The answer must be only the lines below from the one holding "purple square: moved 2 px left" down to the one holding "gray rectangle at", ends included, printed exactly; please omit all pictures.

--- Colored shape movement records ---
+ + + +

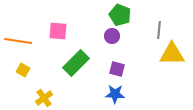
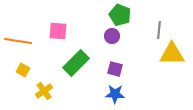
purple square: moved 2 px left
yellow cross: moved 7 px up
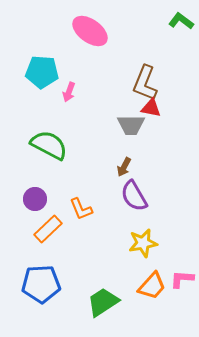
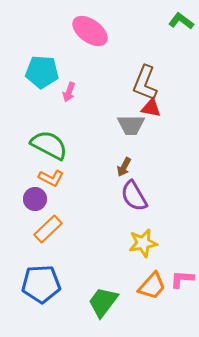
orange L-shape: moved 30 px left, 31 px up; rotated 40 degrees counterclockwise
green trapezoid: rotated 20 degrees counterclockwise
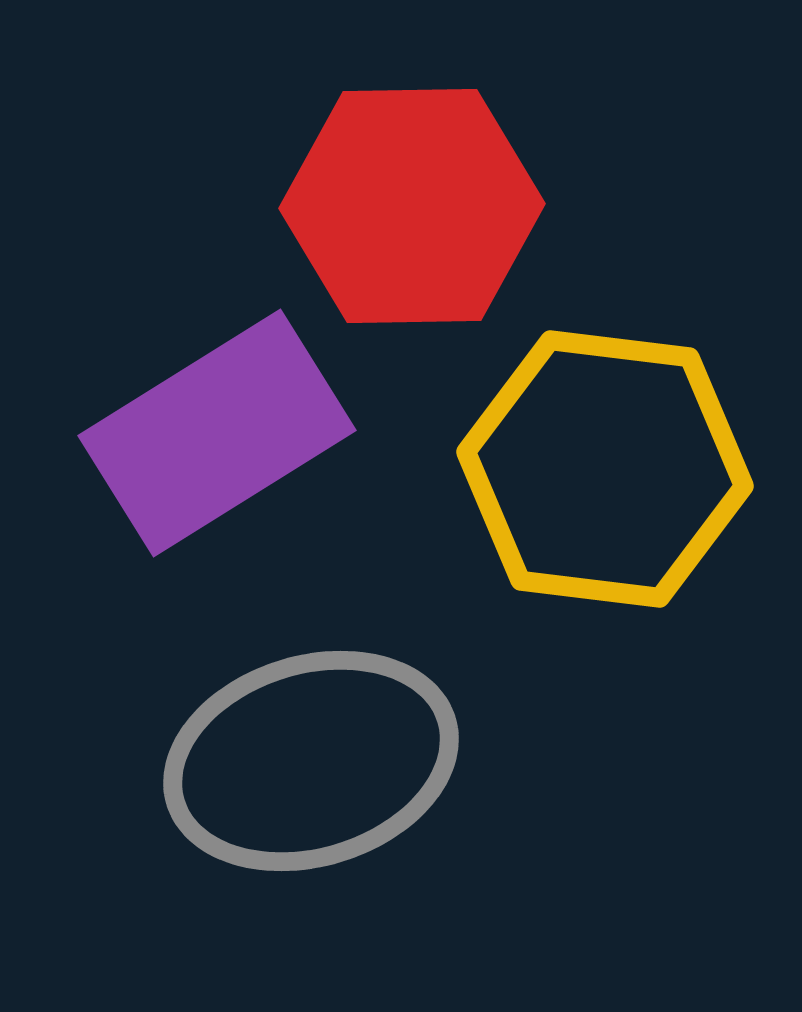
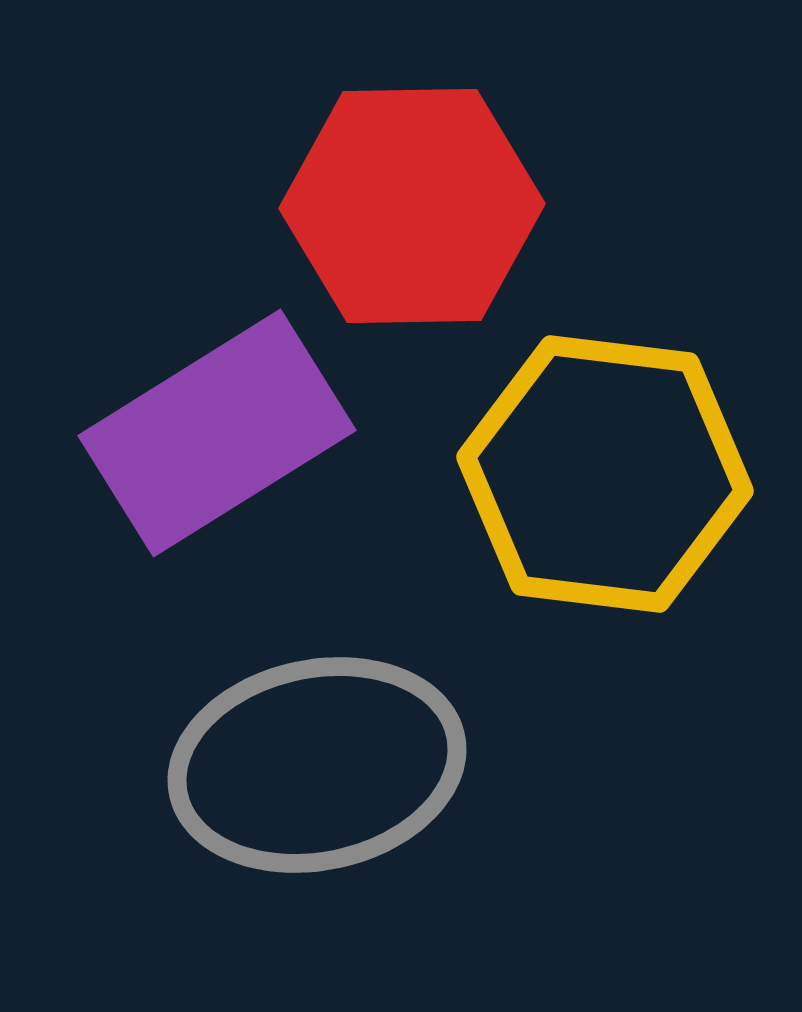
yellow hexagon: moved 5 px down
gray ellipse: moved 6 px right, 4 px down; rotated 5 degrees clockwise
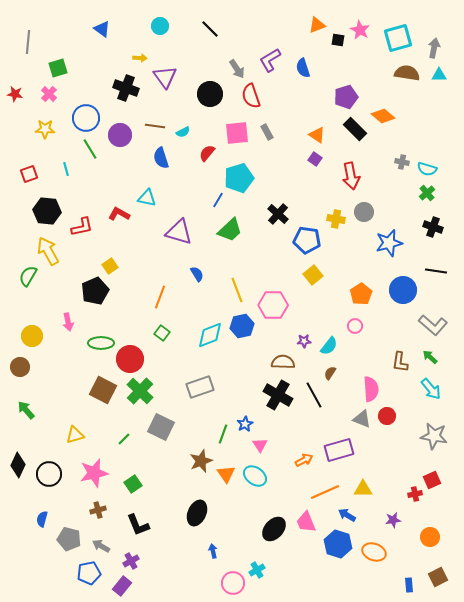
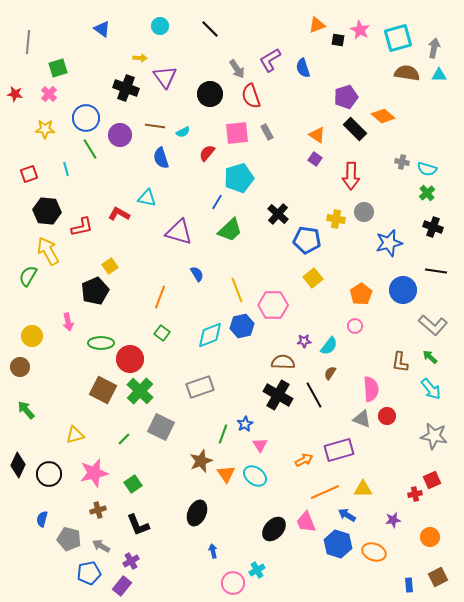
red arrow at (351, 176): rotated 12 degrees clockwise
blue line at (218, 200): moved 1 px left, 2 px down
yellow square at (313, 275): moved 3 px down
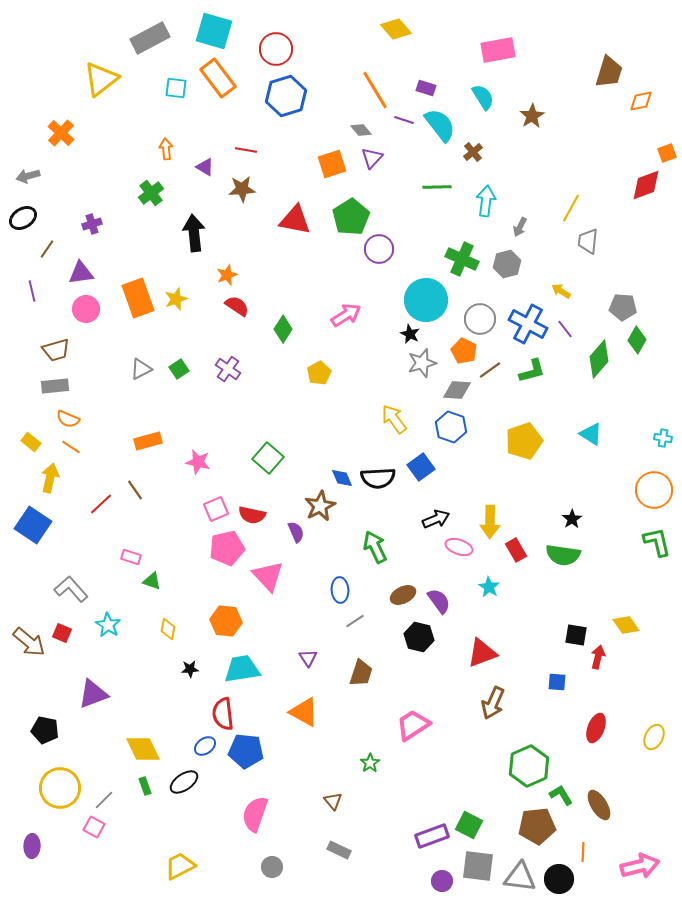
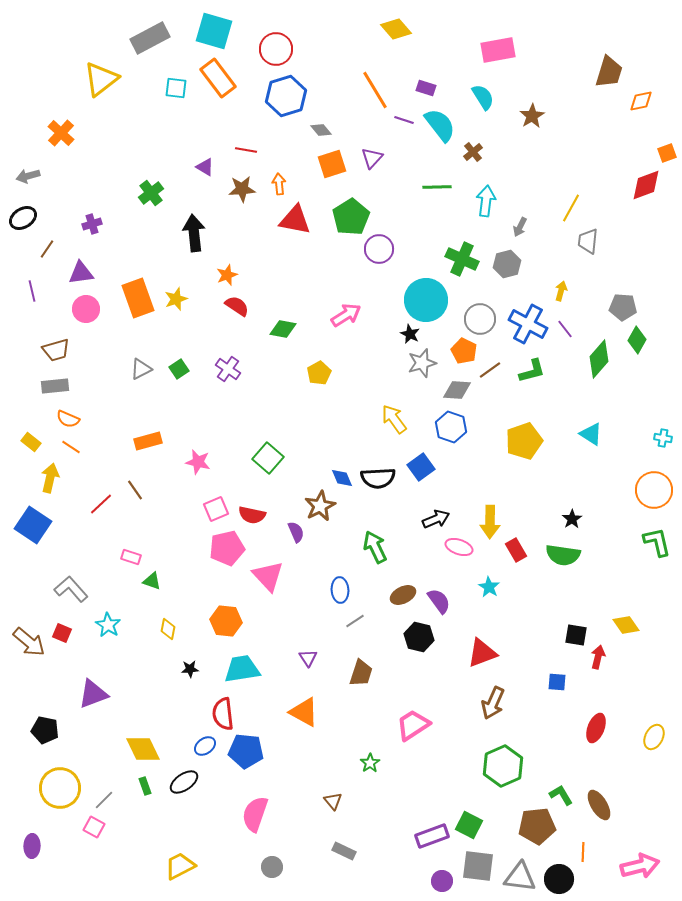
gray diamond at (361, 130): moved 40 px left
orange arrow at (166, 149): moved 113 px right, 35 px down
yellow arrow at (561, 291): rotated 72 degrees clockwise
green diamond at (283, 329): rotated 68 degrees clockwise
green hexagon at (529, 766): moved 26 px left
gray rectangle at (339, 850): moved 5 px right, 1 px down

+ + + +

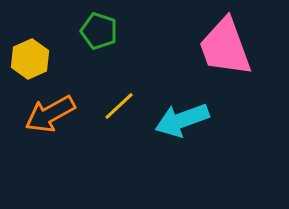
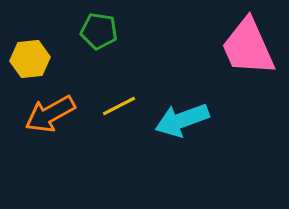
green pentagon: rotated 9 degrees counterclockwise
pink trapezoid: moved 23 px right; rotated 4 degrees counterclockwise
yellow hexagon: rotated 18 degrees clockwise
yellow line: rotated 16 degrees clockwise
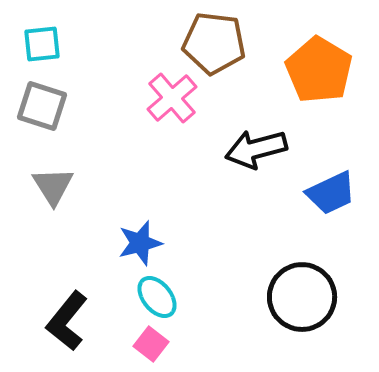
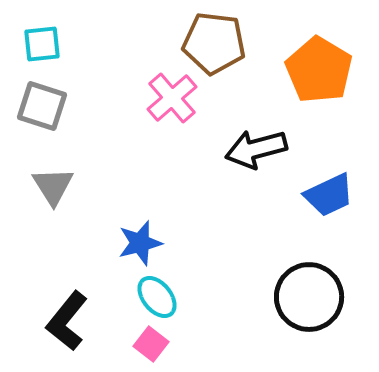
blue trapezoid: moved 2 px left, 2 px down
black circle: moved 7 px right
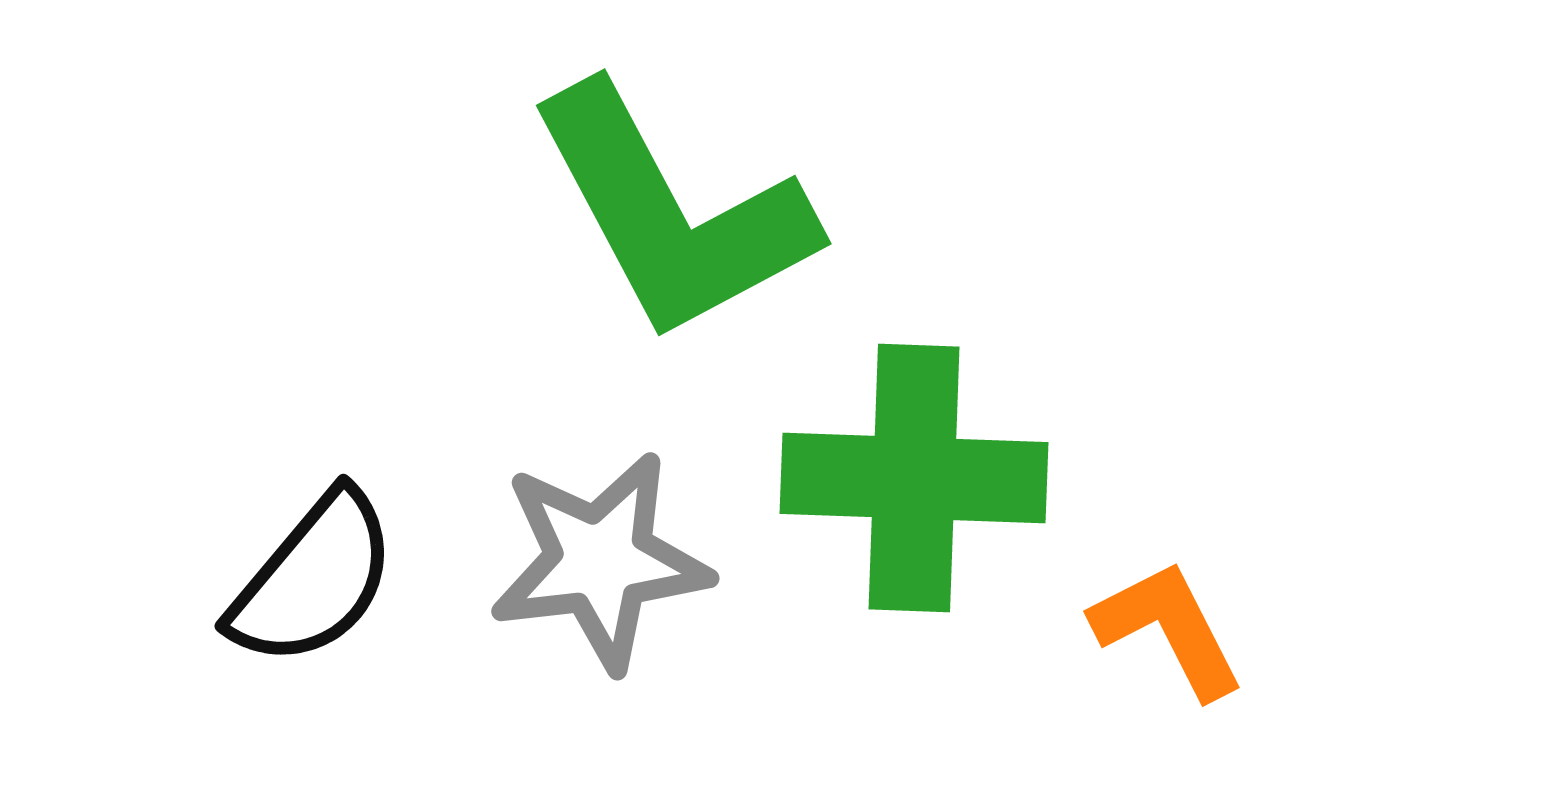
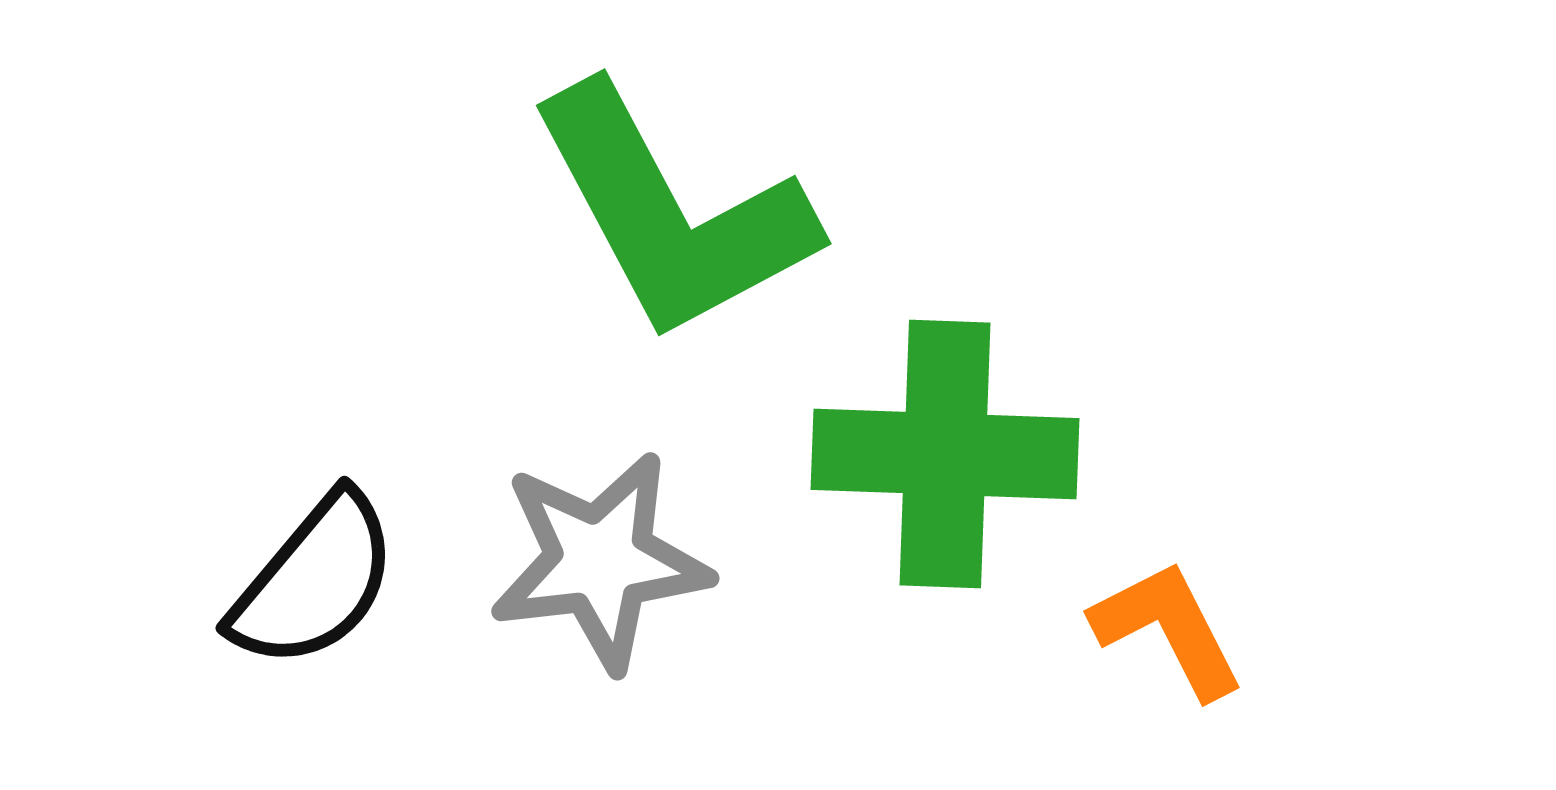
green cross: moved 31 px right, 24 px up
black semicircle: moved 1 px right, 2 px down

+ + + +

--- RESPONSE TO THE EXERCISE ---
purple square: moved 2 px left
yellow cross: moved 7 px up
orange L-shape: moved 30 px left, 31 px up; rotated 40 degrees counterclockwise
green trapezoid: rotated 20 degrees counterclockwise
yellow hexagon: moved 5 px down
gray ellipse: moved 6 px right, 4 px down; rotated 5 degrees clockwise
red arrow at (351, 176): rotated 12 degrees clockwise
blue line at (218, 200): moved 1 px left, 2 px down
yellow square at (313, 275): moved 3 px down
gray diamond at (361, 130): moved 40 px left
orange arrow at (166, 149): moved 113 px right, 35 px down
yellow arrow at (561, 291): rotated 72 degrees clockwise
green diamond at (283, 329): rotated 68 degrees clockwise
green hexagon at (529, 766): moved 26 px left
gray rectangle at (339, 850): moved 5 px right, 1 px down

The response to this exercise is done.